▶ What you have to do:
Repeat the data in full. Drop every picture.

- Opening Delimiter -

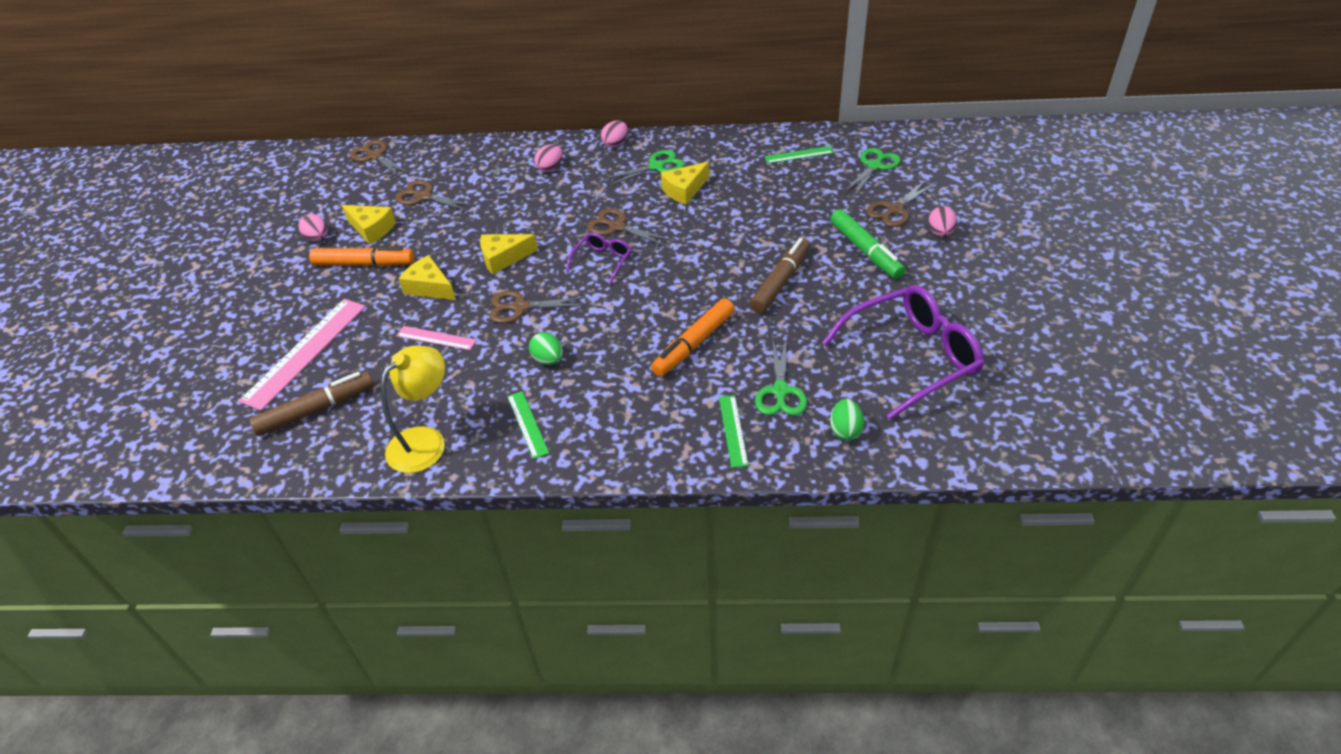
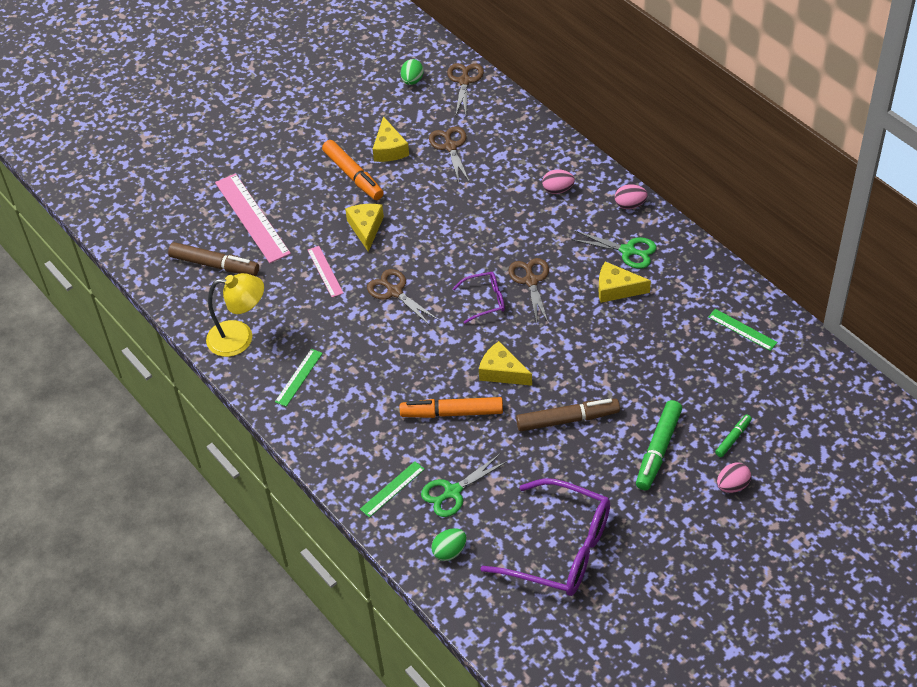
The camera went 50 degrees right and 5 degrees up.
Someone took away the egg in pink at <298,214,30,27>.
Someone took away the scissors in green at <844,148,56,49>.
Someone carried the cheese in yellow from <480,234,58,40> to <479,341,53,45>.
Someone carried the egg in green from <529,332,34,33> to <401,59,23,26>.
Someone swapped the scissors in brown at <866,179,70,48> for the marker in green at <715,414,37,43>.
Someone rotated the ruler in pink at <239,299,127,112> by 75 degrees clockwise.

- Closing Delimiter -

▶ Solved problem:
The camera went 50 degrees right and 5 degrees up.
Someone took away the egg in pink at <298,214,30,27>.
Someone took away the scissors in green at <844,148,56,49>.
Someone carried the cheese in yellow from <480,234,58,40> to <479,341,53,45>.
Someone carried the egg in green from <529,332,34,33> to <401,59,23,26>.
Someone swapped the scissors in brown at <866,179,70,48> for the marker in green at <715,414,37,43>.
Someone rotated the ruler in pink at <239,299,127,112> by 75 degrees clockwise.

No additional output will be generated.